[Image sets with object changes]

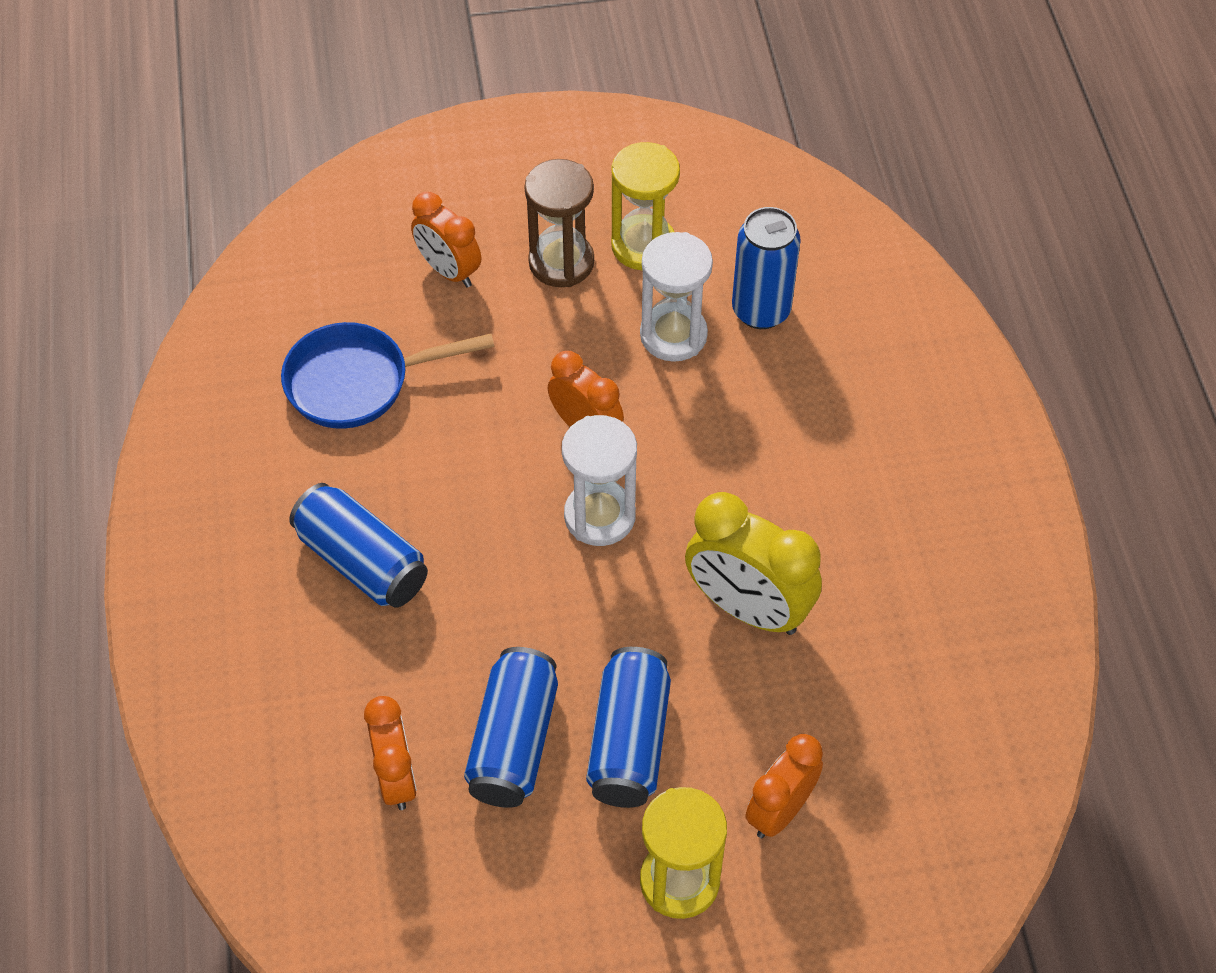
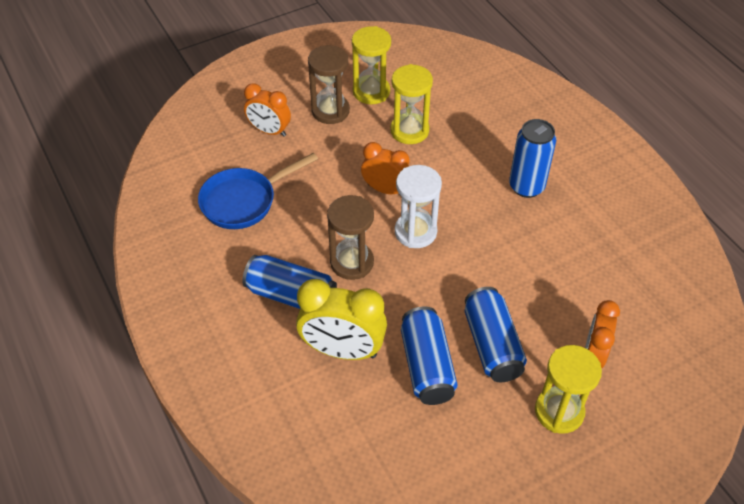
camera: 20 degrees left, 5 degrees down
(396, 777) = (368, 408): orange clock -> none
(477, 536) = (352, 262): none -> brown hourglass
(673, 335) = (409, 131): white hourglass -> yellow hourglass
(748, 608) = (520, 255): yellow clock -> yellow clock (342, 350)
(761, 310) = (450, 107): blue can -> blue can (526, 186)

Exercise details
Among the lines above, show every one that contains the string "none".

Reply to the exercise
(396, 777) = (368, 408): orange clock -> none
(477, 536) = (352, 262): none -> brown hourglass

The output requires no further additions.